*Problem description*
From the listing below, pull out all lines with "white" in them.

Records for this exercise Block Start

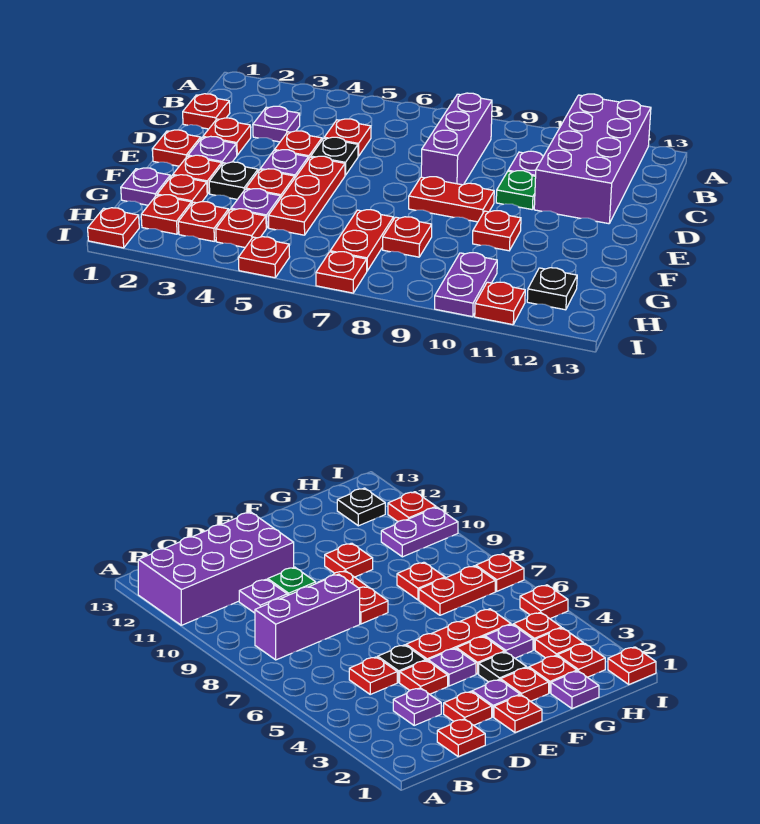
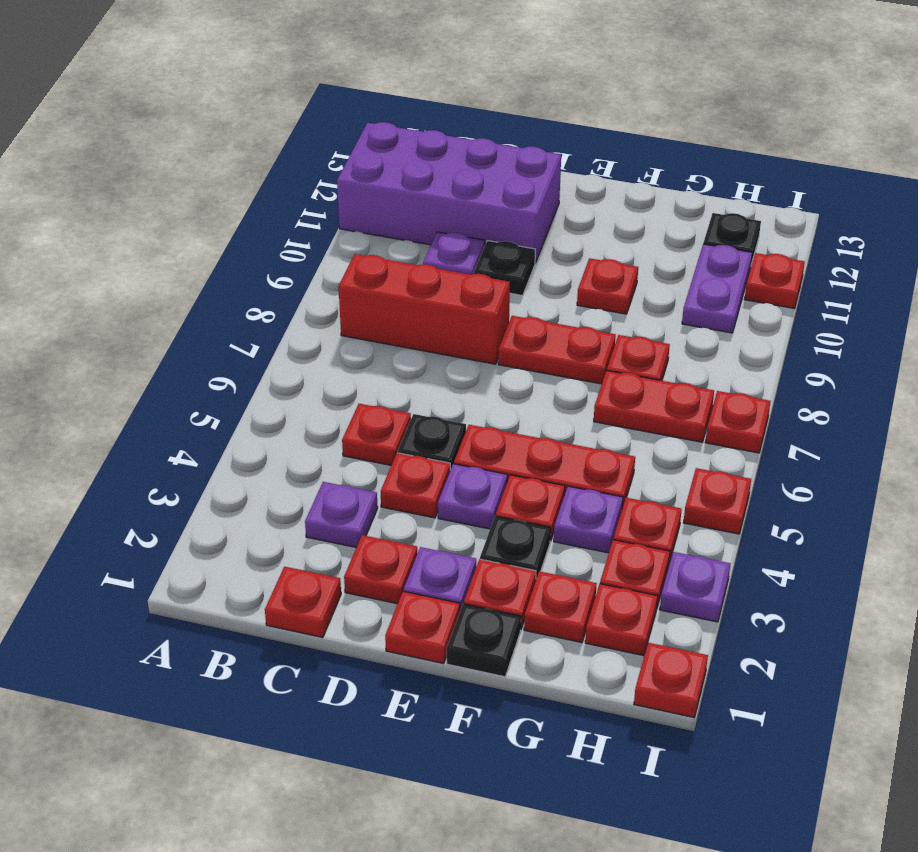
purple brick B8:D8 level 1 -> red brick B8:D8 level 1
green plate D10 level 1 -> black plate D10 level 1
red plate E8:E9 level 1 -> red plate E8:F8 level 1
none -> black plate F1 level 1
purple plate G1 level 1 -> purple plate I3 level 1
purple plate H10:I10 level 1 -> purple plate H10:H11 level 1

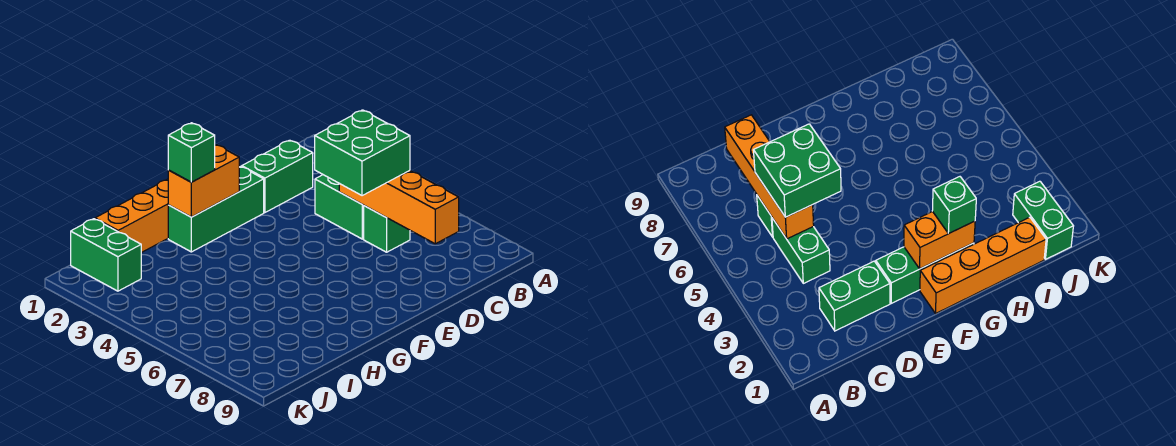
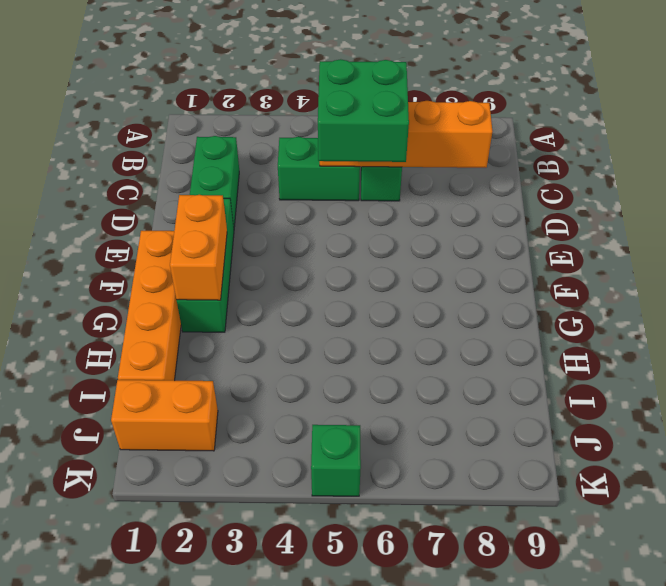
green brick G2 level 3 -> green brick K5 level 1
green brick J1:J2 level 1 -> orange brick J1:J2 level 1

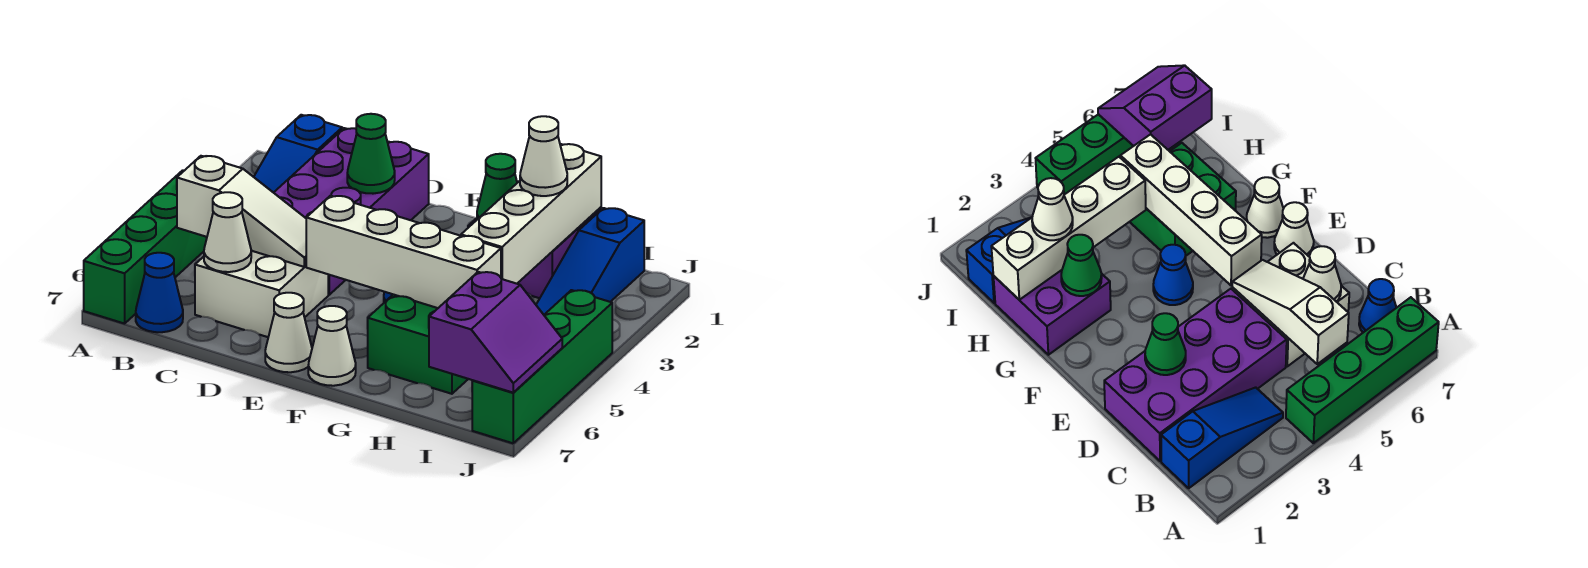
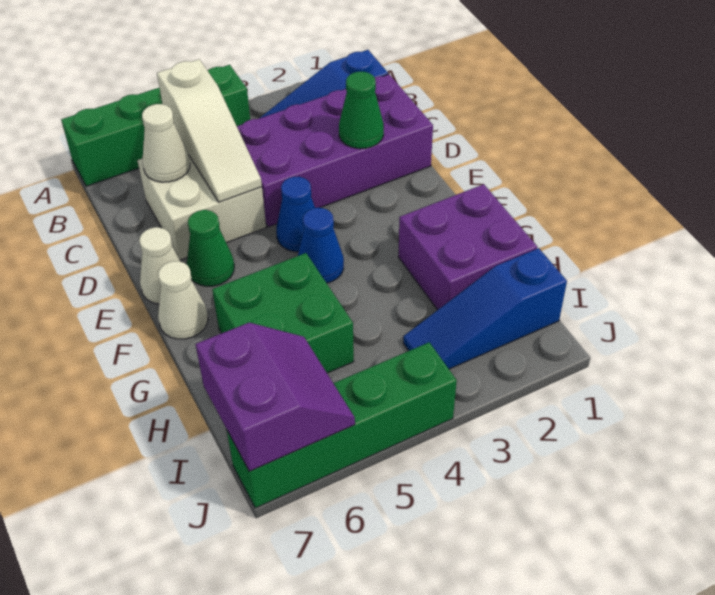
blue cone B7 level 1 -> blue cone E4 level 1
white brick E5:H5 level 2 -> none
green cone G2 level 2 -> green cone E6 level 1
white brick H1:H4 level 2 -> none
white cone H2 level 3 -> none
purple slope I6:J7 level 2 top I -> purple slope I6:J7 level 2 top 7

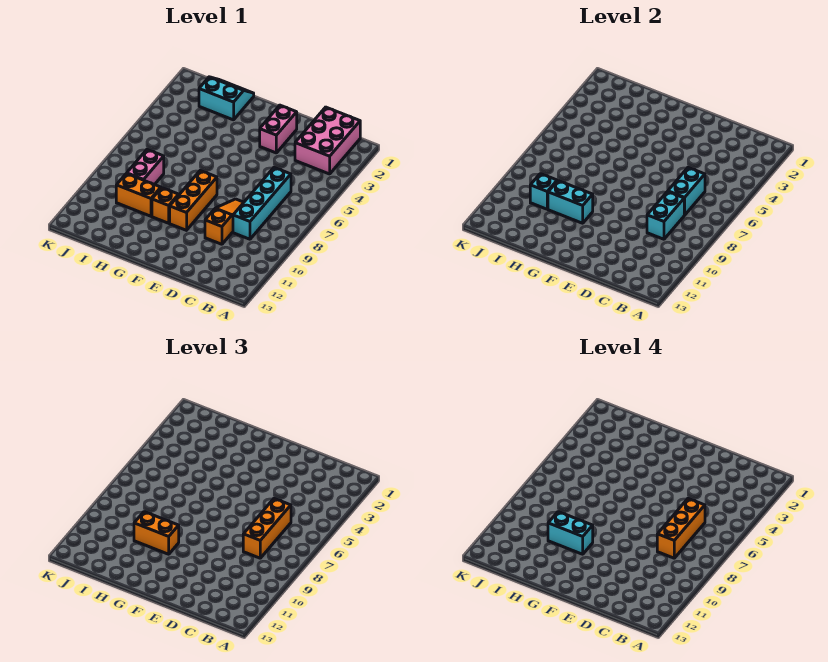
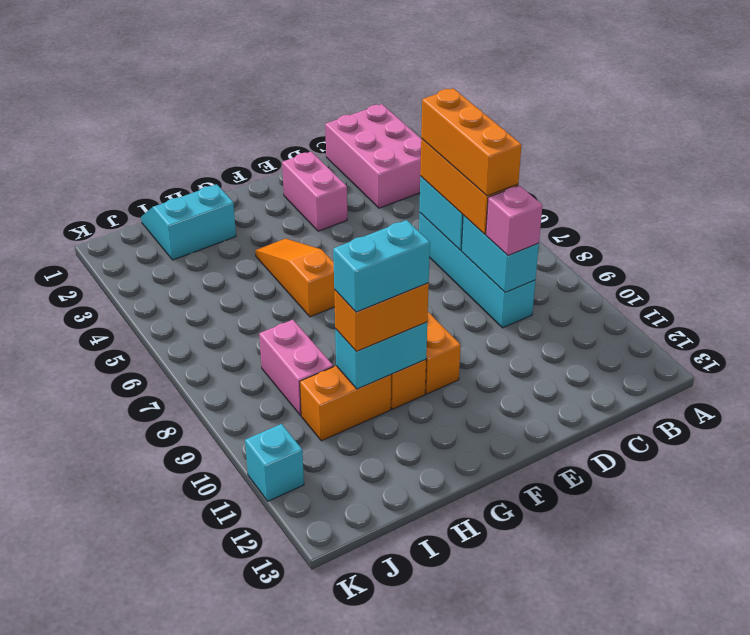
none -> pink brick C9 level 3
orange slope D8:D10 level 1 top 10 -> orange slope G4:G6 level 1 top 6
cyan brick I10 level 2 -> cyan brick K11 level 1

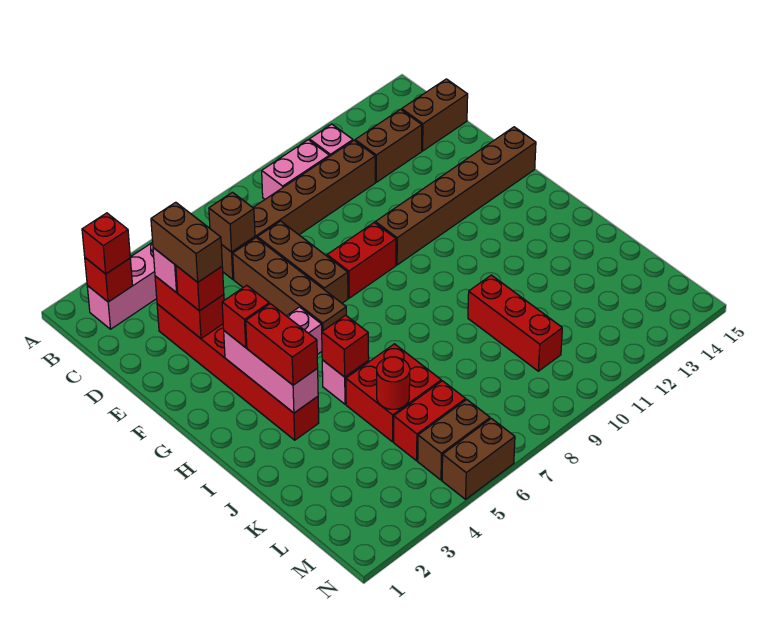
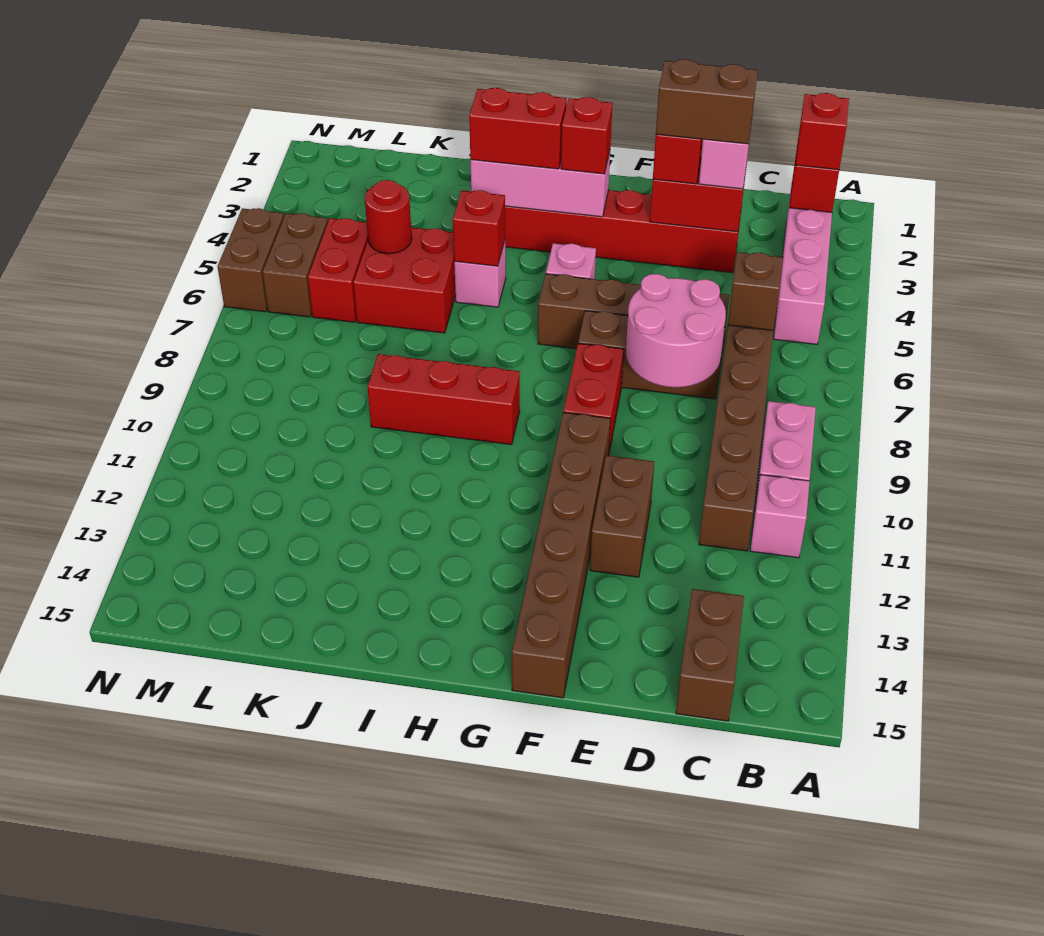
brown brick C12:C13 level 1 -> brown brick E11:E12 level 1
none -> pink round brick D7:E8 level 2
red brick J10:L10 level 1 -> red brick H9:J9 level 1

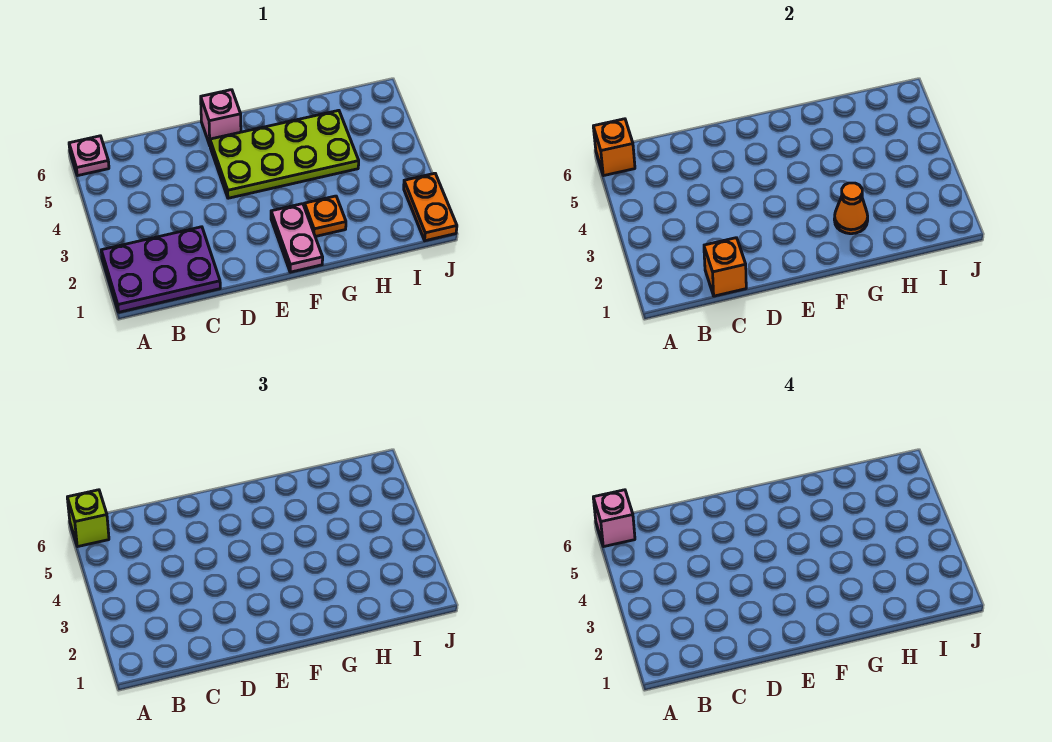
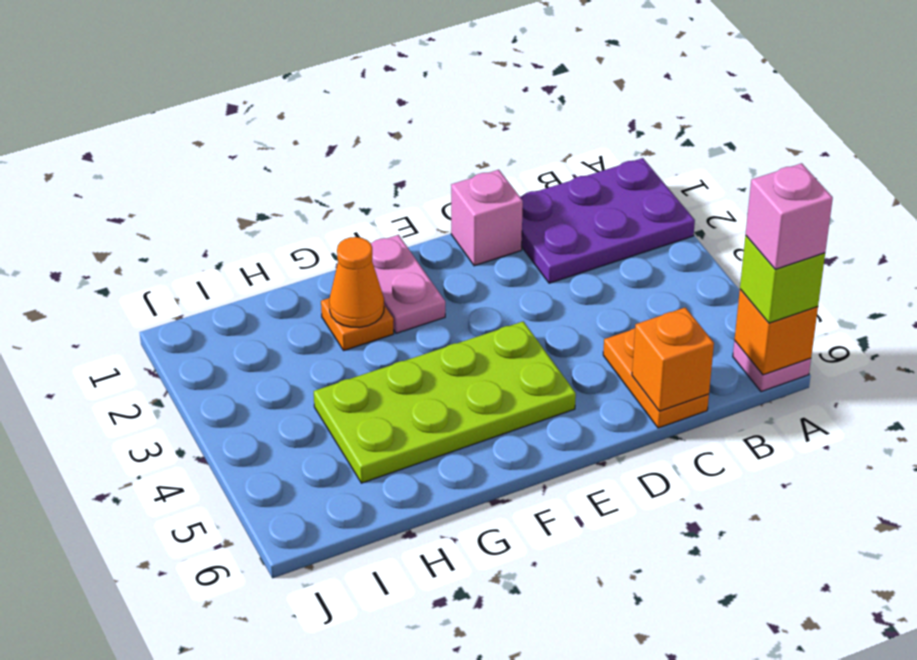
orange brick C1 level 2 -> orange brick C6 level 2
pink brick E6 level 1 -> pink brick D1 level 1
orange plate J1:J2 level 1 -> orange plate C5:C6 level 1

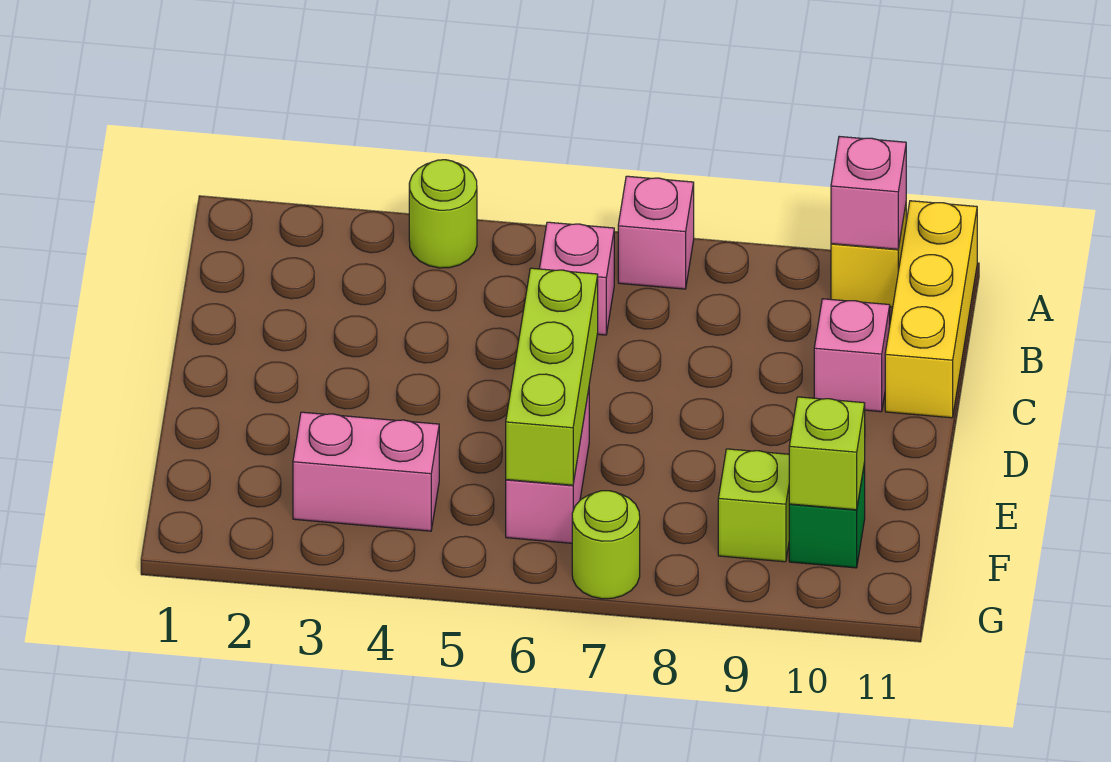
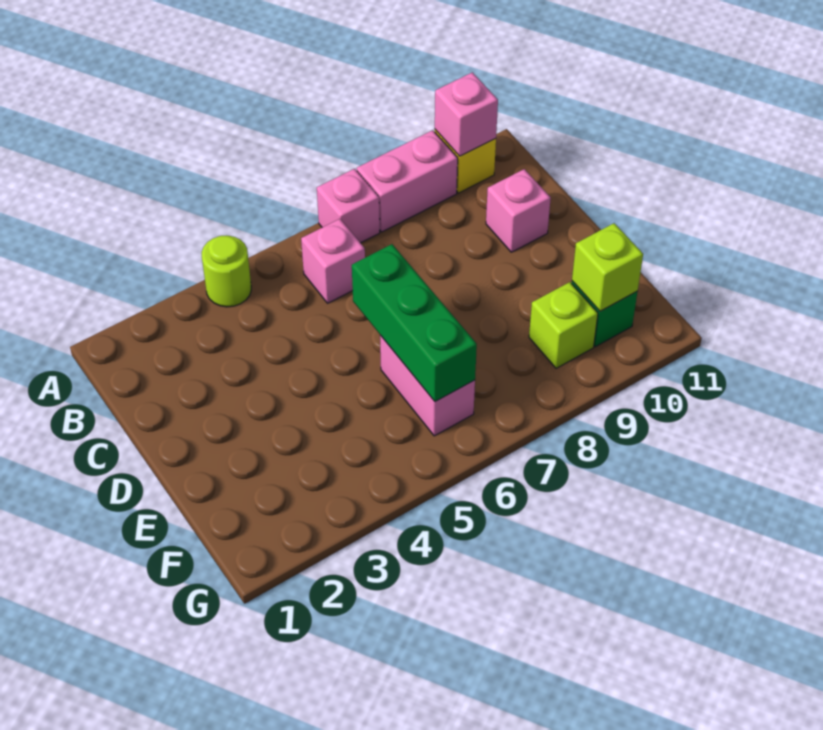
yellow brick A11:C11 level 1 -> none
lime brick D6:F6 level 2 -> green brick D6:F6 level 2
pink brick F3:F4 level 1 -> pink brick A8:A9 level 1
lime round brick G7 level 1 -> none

Records for this exercise Block End

*Exercise output*
white brick E5:H5 level 2 -> none
white brick H1:H4 level 2 -> none
white cone H2 level 3 -> none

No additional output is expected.